**WHAT TO DO**
Pictures stay out of the copy. Transcribe exactly the lines from the line with "orange hourglass: [382,273,519,461]" through the final line of the records.

**LISTED ENTRIES**

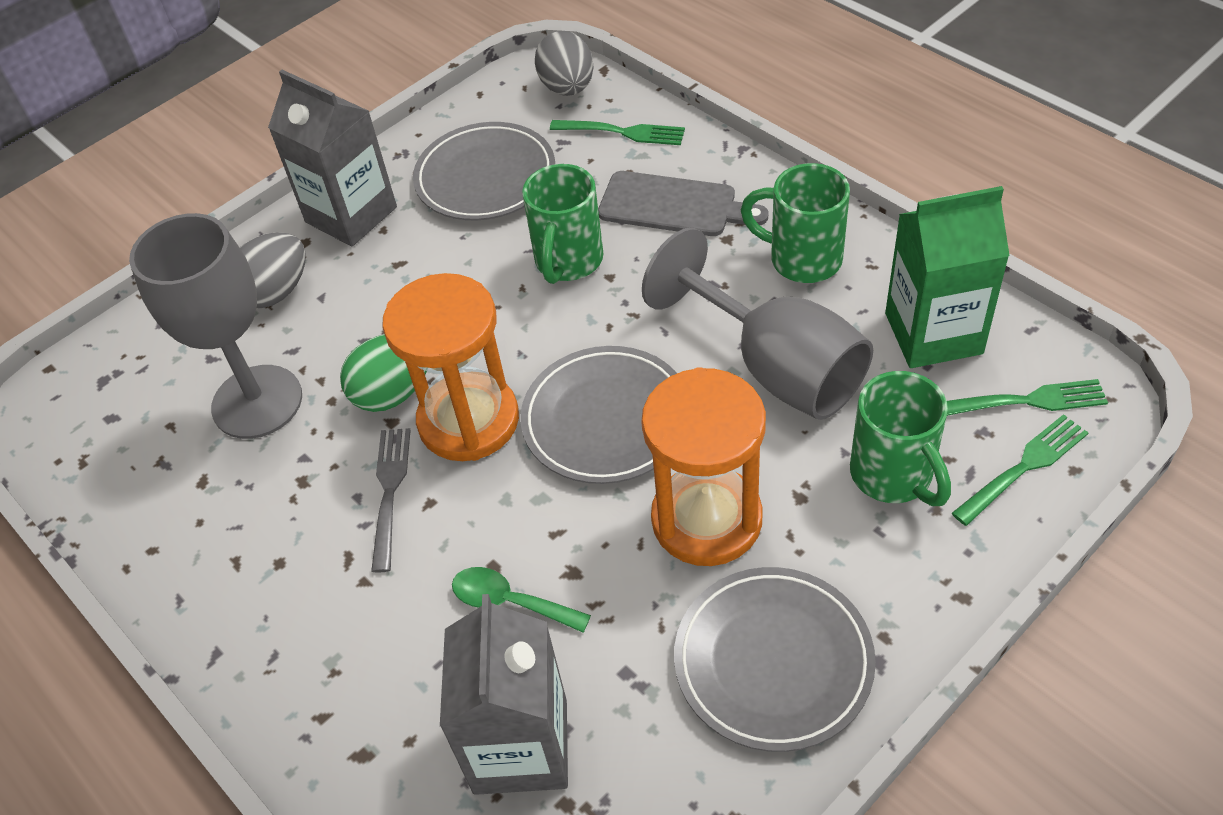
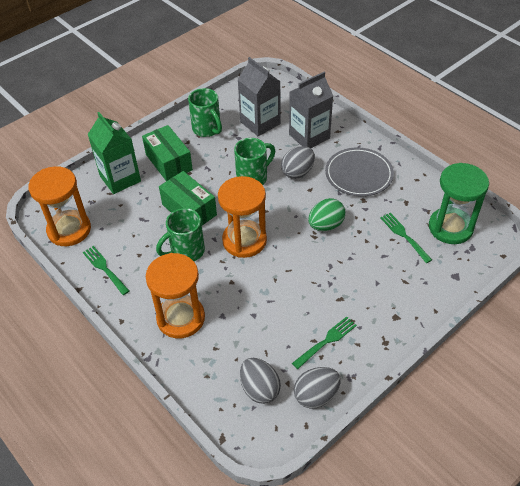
green box: none = 0 -> [142,125,193,181] [159,171,217,225] = 2
green hourglass: none = 0 -> [429,163,489,244] = 1
green spoon: [452,567,591,633] = 1 -> none = 0
grey cutting board: [598,171,768,236] = 1 -> none = 0
grey egg: [240,232,306,308] [535,31,594,96] = 2 -> [240,358,281,404] [281,146,315,179] [294,367,341,408] = 3
grey fork: [371,428,411,573] = 1 -> none = 0
grey goblet: [129,213,302,439] [642,228,873,420] = 2 -> none = 0
grey plate: [413,122,555,220] [521,346,677,484] [674,567,876,752] = 3 -> [325,147,394,197] = 1
orange hourglass: [382,273,519,461] [641,367,766,566] = 2 -> [28,166,91,246] [146,253,205,338] [218,176,267,258] = 3

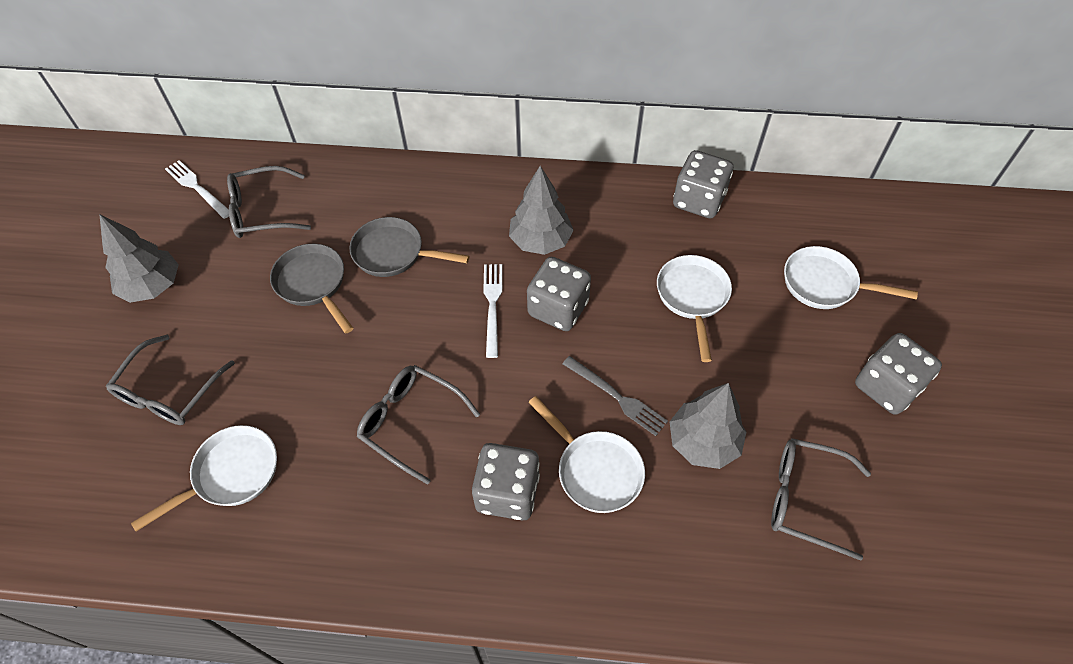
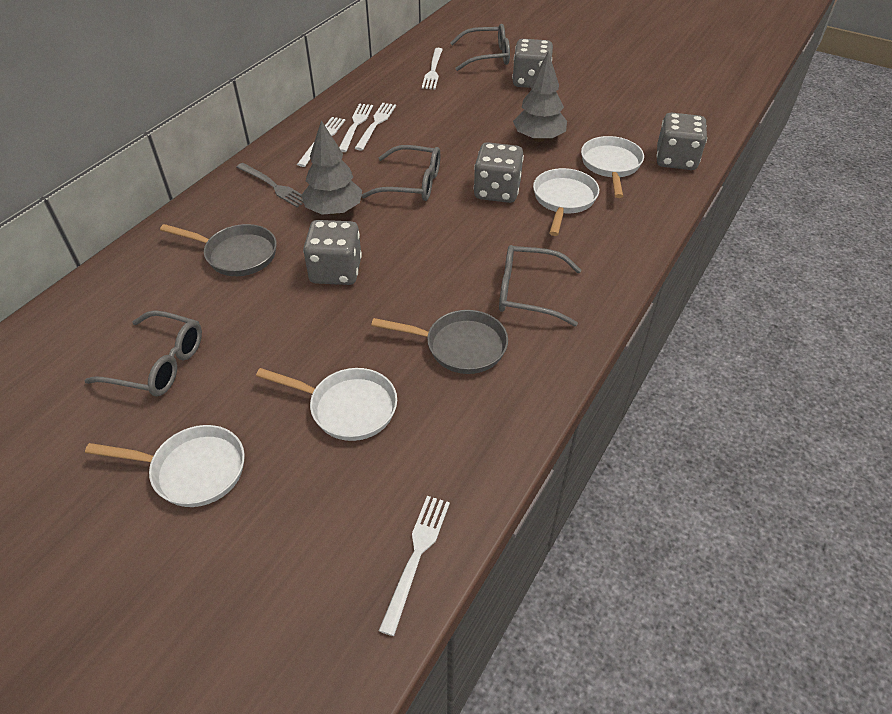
grey tree: [99,214,179,303] [509,166,573,255] [670,383,746,469] = 3 -> [301,121,362,215] [513,51,567,142] = 2
white fork: [165,160,229,219] [483,264,502,358] = 2 -> [297,117,345,167] [339,104,373,152] [355,103,396,151] [379,496,450,636] [422,48,443,89] = 5

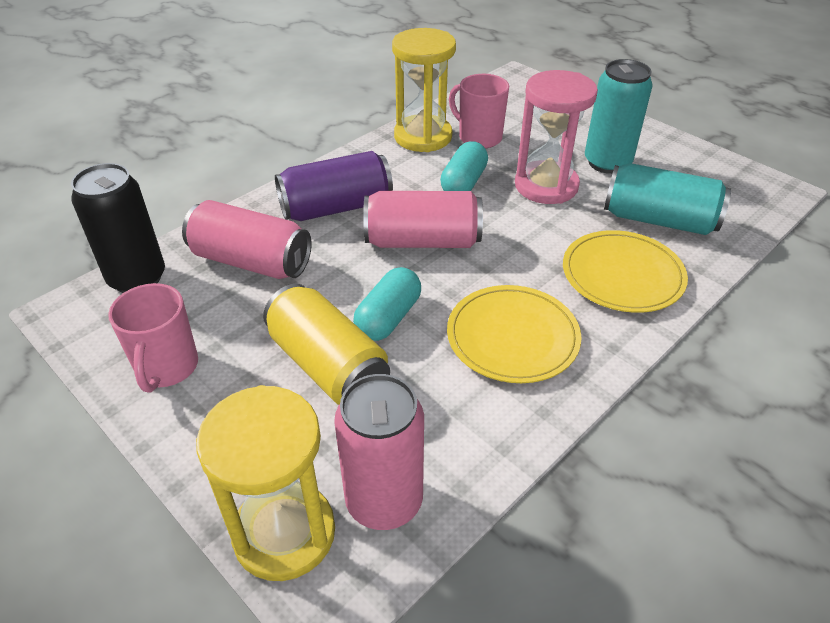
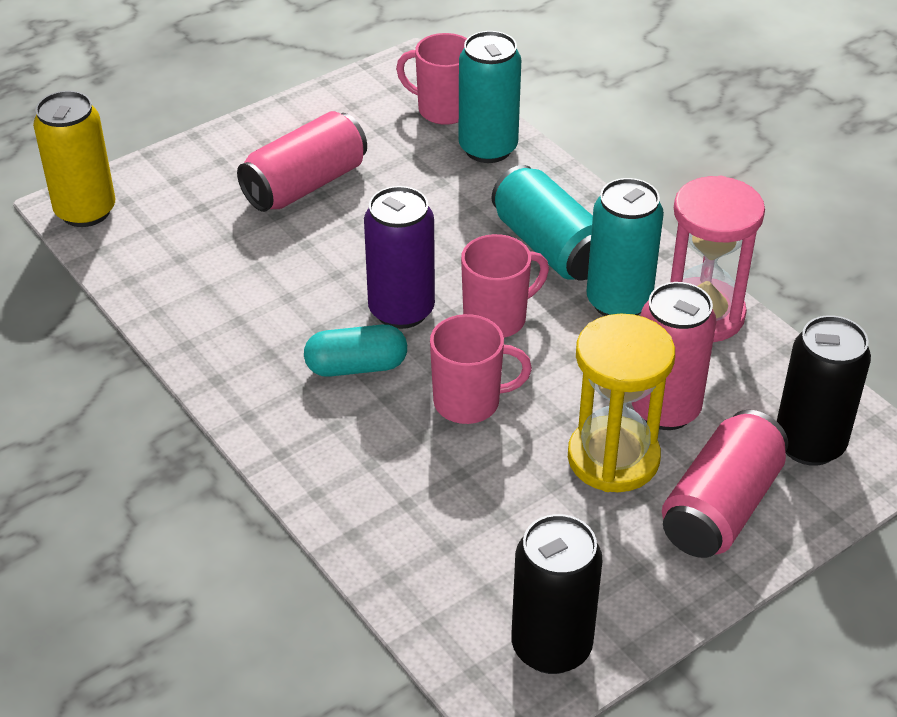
black can: [71,163,165,293] = 1 -> [511,514,603,674] [777,315,871,466] = 2
pink mug: [108,283,198,393] [449,74,509,149] = 2 -> [396,33,467,125] [430,314,532,424] [461,234,549,338] = 3
turquoise can: [585,59,653,174] [604,163,731,235] = 2 -> [459,31,521,163] [492,165,593,280] [587,178,664,316] = 3
turquoise capsule: [353,267,421,341] [440,141,488,191] = 2 -> [304,325,407,377] = 1
yellow hourglass: [196,385,335,581] [392,28,456,152] = 2 -> [568,314,675,492] = 1
yellow plate: [447,285,582,383] [563,230,688,313] = 2 -> none = 0

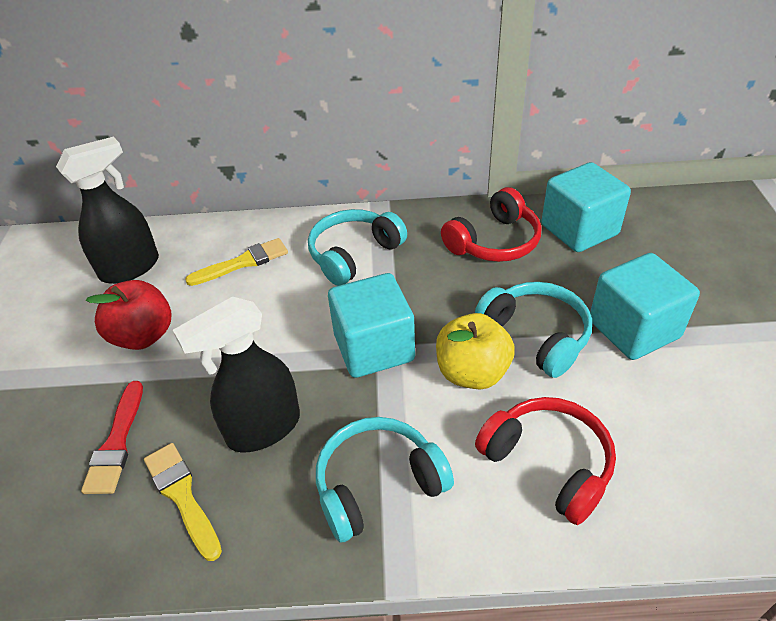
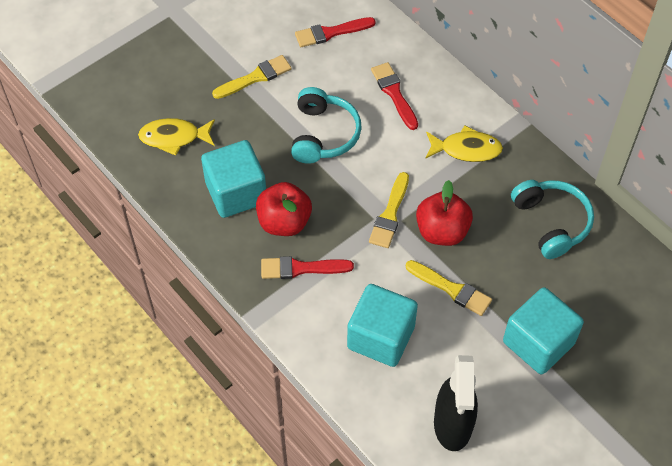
black spray bottle: [56,137,159,284] [173,297,300,453] = 2 -> [434,355,478,451] = 1
red apple: [86,280,171,350] = 1 -> [256,182,312,236] [416,180,473,246] = 2
red brush: [81,381,143,494] = 1 -> [261,256,354,279] [295,17,376,47] [371,62,418,130] = 3
red headphones: [441,187,541,262] [475,397,616,525] = 2 -> none = 0
turquoise headphones: [308,209,407,286] [316,417,454,542] [475,282,592,378] = 3 -> [291,87,362,164] [511,180,594,259] = 2
yellow apple: [436,313,515,390] = 1 -> none = 0
yellow brush: [144,443,222,561] [185,238,288,286] = 2 -> [212,55,292,99] [369,172,409,248] [406,260,492,316] = 3
yellow fish: none = 0 -> [138,118,215,156] [425,125,503,162] = 2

**TASK ANSWER**
orange hourglass: [382,273,519,461] [641,367,766,566] = 2 -> [28,166,91,246] [146,253,205,338] [218,176,267,258] = 3

grey tree: [99,214,179,303] [509,166,573,255] [670,383,746,469] = 3 -> [301,121,362,215] [513,51,567,142] = 2
white fork: [165,160,229,219] [483,264,502,358] = 2 -> [297,117,345,167] [339,104,373,152] [355,103,396,151] [379,496,450,636] [422,48,443,89] = 5

black can: [71,163,165,293] = 1 -> [511,514,603,674] [777,315,871,466] = 2
pink mug: [108,283,198,393] [449,74,509,149] = 2 -> [396,33,467,125] [430,314,532,424] [461,234,549,338] = 3
turquoise can: [585,59,653,174] [604,163,731,235] = 2 -> [459,31,521,163] [492,165,593,280] [587,178,664,316] = 3
turquoise capsule: [353,267,421,341] [440,141,488,191] = 2 -> [304,325,407,377] = 1
yellow hourglass: [196,385,335,581] [392,28,456,152] = 2 -> [568,314,675,492] = 1
yellow plate: [447,285,582,383] [563,230,688,313] = 2 -> none = 0

black spray bottle: [56,137,159,284] [173,297,300,453] = 2 -> [434,355,478,451] = 1
red apple: [86,280,171,350] = 1 -> [256,182,312,236] [416,180,473,246] = 2
red brush: [81,381,143,494] = 1 -> [261,256,354,279] [295,17,376,47] [371,62,418,130] = 3
red headphones: [441,187,541,262] [475,397,616,525] = 2 -> none = 0
turquoise headphones: [308,209,407,286] [316,417,454,542] [475,282,592,378] = 3 -> [291,87,362,164] [511,180,594,259] = 2
yellow apple: [436,313,515,390] = 1 -> none = 0
yellow brush: [144,443,222,561] [185,238,288,286] = 2 -> [212,55,292,99] [369,172,409,248] [406,260,492,316] = 3
yellow fish: none = 0 -> [138,118,215,156] [425,125,503,162] = 2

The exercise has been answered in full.